### Task directions
In the listing that follows, copy out each line that includes the word "cupcake".

--- Working data Enclosed Below ---

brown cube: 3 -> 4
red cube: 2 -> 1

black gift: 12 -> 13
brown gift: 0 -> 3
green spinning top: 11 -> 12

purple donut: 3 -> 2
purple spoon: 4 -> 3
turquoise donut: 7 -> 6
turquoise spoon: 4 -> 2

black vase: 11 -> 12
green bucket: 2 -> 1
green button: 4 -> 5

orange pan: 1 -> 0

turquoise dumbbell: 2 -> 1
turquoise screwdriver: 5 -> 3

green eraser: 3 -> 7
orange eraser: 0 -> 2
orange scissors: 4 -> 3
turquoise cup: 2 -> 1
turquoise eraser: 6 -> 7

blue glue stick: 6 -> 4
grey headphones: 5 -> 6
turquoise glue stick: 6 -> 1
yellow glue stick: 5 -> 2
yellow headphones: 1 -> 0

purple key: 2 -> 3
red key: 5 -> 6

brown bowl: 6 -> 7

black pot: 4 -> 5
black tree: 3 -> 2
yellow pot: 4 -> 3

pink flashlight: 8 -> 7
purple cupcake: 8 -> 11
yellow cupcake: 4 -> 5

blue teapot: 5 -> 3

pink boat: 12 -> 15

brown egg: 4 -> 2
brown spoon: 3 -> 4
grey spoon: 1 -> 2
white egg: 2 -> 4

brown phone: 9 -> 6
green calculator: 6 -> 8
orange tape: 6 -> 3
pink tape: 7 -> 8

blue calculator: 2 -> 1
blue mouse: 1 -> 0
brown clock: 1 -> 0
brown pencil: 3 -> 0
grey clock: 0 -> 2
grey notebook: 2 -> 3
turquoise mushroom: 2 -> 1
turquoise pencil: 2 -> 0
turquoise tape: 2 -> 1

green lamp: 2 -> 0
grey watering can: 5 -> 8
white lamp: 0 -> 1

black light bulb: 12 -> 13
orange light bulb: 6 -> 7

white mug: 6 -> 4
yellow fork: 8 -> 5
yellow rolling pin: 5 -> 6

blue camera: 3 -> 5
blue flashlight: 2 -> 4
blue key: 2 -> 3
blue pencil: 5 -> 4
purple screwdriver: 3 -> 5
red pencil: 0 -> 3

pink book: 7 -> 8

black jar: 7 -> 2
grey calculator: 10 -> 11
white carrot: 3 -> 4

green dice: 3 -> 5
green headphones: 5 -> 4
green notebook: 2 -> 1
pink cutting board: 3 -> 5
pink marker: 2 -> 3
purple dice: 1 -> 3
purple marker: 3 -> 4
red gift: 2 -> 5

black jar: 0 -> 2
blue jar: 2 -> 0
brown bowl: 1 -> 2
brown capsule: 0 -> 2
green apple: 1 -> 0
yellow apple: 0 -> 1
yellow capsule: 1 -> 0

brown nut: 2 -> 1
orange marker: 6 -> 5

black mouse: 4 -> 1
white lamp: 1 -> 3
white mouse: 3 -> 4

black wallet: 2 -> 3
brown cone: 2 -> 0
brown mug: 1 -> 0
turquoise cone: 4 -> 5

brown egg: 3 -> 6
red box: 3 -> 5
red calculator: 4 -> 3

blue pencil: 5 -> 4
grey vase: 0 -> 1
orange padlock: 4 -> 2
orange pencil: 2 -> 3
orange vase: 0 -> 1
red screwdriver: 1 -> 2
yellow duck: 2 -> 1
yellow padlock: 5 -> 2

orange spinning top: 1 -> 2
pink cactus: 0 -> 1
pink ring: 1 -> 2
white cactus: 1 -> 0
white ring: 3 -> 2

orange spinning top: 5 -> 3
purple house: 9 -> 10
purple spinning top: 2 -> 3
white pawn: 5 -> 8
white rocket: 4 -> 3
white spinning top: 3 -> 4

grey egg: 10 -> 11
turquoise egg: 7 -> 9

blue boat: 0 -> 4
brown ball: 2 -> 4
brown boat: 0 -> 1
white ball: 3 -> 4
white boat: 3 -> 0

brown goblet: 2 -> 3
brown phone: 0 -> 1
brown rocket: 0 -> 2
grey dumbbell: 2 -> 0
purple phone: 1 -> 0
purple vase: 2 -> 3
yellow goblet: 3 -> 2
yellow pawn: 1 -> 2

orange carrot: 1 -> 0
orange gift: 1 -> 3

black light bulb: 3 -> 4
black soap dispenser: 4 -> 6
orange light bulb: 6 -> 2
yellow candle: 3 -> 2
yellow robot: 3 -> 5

--- End of Enclosed Working data ---

### Result below
purple cupcake: 8 -> 11
yellow cupcake: 4 -> 5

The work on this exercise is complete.